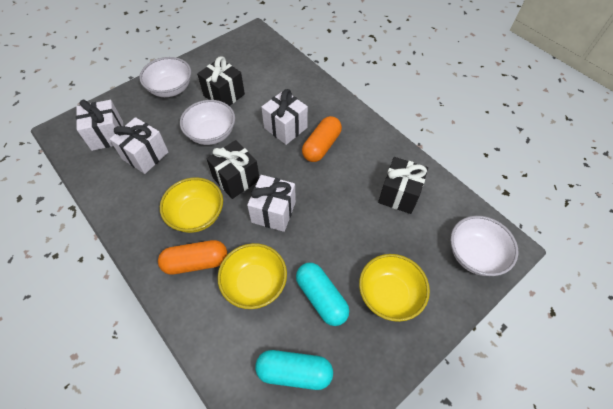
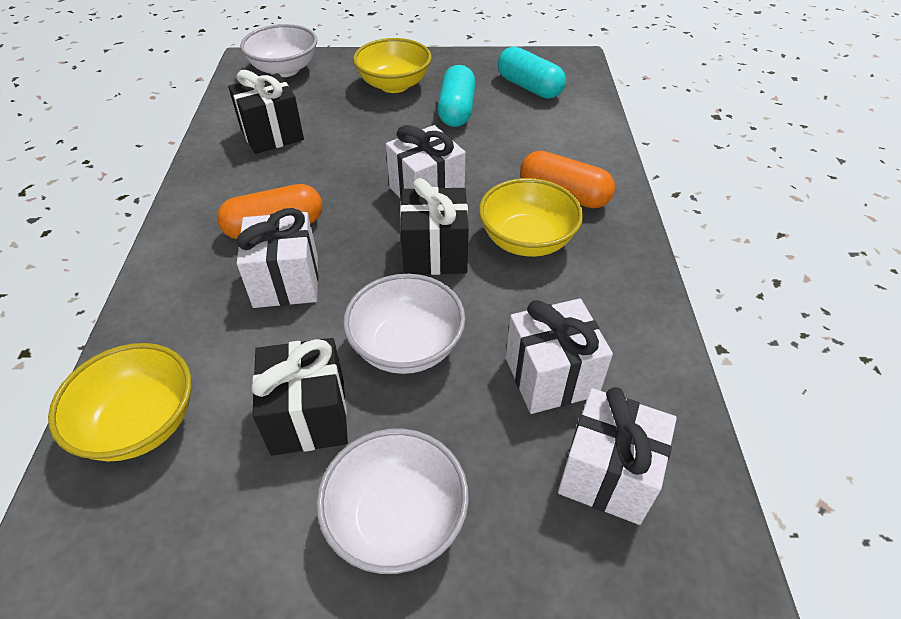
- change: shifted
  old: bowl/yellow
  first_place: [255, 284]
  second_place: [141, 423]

» WHAT THE TASK ASKS: Your answer must be an exact copy of the listing, with every picture omitted.

» WRITTEN SOLUTION:
- change: shifted
  old: bowl/yellow
  first_place: [255, 284]
  second_place: [141, 423]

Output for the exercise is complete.